● ACTION ITEM
Transcribe the whole listing without a single picture.

*** Block opens ***

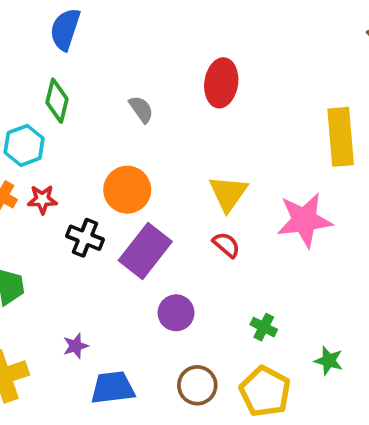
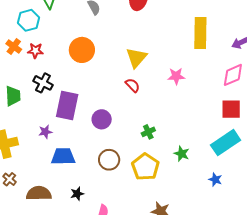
pink star: (304, 220) -> (176, 76), size x0.6
black cross: (85, 238) -> (43, 83), moved
purple rectangle: (145, 251) -> (67, 105), moved, turned -32
green cross: (264, 327) -> (148, 132), turned 32

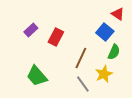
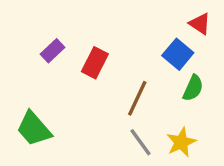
yellow star: (104, 74) -> (181, 142), moved
green trapezoid: (37, 76) -> (34, 129), moved

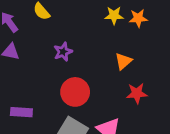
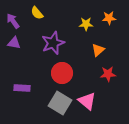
yellow star: (114, 15) -> (86, 24), moved
purple star: (63, 52) -> (53, 43), size x1.6

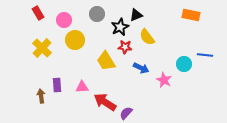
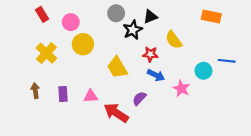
gray circle: (97, 14) -> (116, 13), moved
yellow semicircle: (147, 37) -> (174, 40), moved
red star: (125, 47) -> (150, 54), moved
brown arrow: (41, 96) -> (35, 91), moved
purple semicircle: (126, 113) -> (139, 98), moved

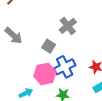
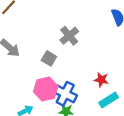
blue cross: (65, 67) -> (65, 94), moved, turned -35

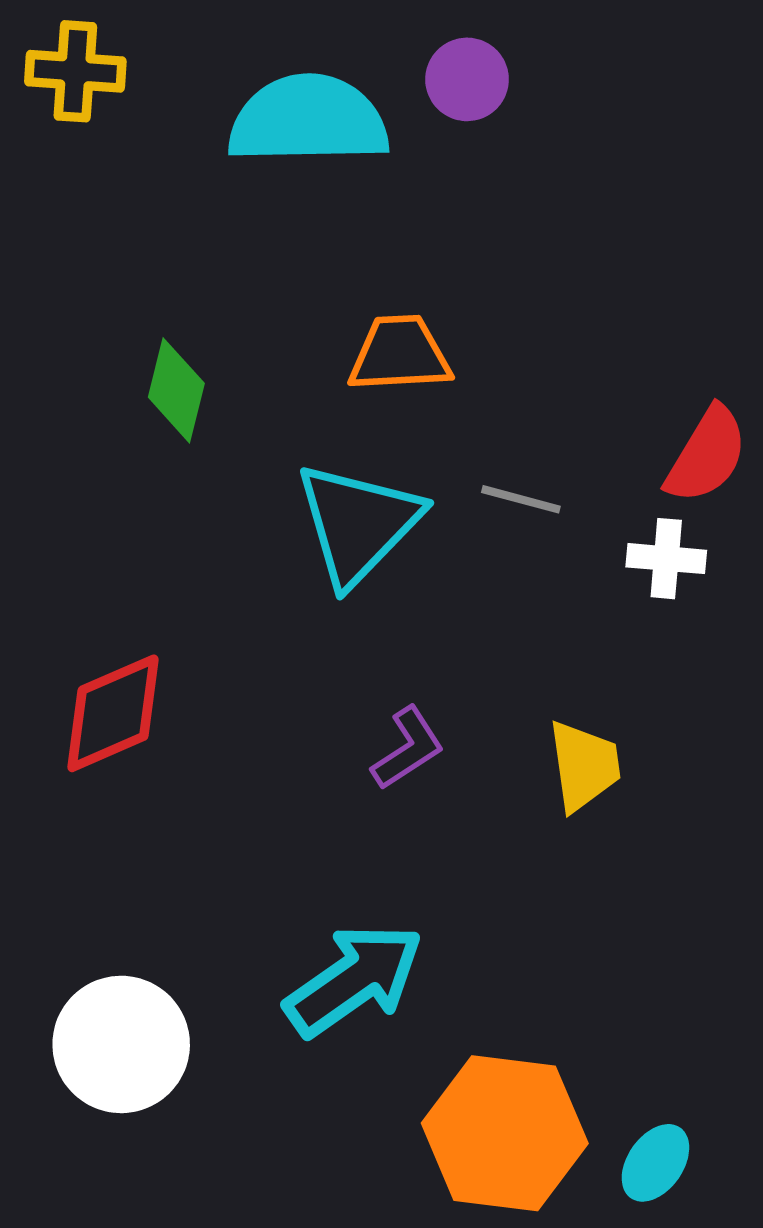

*** Block closes ***

● SOLUTION FOR THIS PROBLEM
pink star: (304, 220) -> (176, 76), size x0.6
black cross: (85, 238) -> (43, 83), moved
purple rectangle: (145, 251) -> (67, 105), moved, turned -32
green cross: (264, 327) -> (148, 132), turned 32

yellow star: (104, 74) -> (181, 142), moved
green trapezoid: (37, 76) -> (34, 129), moved

yellow star: (114, 15) -> (86, 24), moved
purple star: (63, 52) -> (53, 43), size x1.6

gray circle: (97, 14) -> (116, 13), moved
yellow semicircle: (147, 37) -> (174, 40), moved
red star: (125, 47) -> (150, 54), moved
brown arrow: (41, 96) -> (35, 91), moved
purple semicircle: (126, 113) -> (139, 98), moved

blue cross: (65, 67) -> (65, 94), moved, turned -35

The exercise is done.